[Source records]
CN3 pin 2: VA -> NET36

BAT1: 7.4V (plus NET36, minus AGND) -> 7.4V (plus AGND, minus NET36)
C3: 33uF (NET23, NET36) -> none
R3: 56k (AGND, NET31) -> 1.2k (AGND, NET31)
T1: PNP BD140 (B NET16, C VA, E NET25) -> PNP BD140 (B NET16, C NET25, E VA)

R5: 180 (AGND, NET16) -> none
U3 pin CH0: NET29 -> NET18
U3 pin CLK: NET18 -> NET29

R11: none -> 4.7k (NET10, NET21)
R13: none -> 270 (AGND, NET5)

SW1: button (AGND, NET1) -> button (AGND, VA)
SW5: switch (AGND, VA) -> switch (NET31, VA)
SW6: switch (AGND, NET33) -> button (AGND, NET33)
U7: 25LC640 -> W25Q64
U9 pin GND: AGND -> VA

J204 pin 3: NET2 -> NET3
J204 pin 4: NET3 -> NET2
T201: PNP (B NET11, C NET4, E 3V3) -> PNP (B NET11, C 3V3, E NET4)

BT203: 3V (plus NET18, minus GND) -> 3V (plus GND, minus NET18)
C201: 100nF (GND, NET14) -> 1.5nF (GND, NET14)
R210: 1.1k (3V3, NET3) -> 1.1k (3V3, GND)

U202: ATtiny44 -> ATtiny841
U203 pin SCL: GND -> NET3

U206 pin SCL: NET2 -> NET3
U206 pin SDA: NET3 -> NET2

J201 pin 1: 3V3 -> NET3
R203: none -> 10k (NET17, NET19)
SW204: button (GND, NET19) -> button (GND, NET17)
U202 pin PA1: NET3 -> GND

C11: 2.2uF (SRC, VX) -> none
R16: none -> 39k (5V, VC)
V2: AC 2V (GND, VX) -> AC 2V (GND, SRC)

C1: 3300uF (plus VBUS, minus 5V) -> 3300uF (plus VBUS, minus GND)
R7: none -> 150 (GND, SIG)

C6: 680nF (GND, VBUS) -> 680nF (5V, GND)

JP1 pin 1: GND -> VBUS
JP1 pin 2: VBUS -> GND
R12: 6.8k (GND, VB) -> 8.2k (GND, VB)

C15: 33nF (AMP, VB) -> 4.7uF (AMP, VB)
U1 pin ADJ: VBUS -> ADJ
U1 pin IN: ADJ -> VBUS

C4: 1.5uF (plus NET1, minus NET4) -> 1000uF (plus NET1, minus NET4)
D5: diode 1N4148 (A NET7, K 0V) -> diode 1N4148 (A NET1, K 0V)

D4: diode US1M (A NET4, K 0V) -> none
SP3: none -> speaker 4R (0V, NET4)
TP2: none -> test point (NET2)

WHAT IS BEING ASKED → Up to and including the line that holds "U3 pin CH0: NET29 -> NET18", reproduce the records above exactly from their first line, and give nothing else.

OUTPUT OF THE EXERCISE →
CN3 pin 2: VA -> NET36

BAT1: 7.4V (plus NET36, minus AGND) -> 7.4V (plus AGND, minus NET36)
C3: 33uF (NET23, NET36) -> none
R3: 56k (AGND, NET31) -> 1.2k (AGND, NET31)
T1: PNP BD140 (B NET16, C VA, E NET25) -> PNP BD140 (B NET16, C NET25, E VA)

R5: 180 (AGND, NET16) -> none
U3 pin CH0: NET29 -> NET18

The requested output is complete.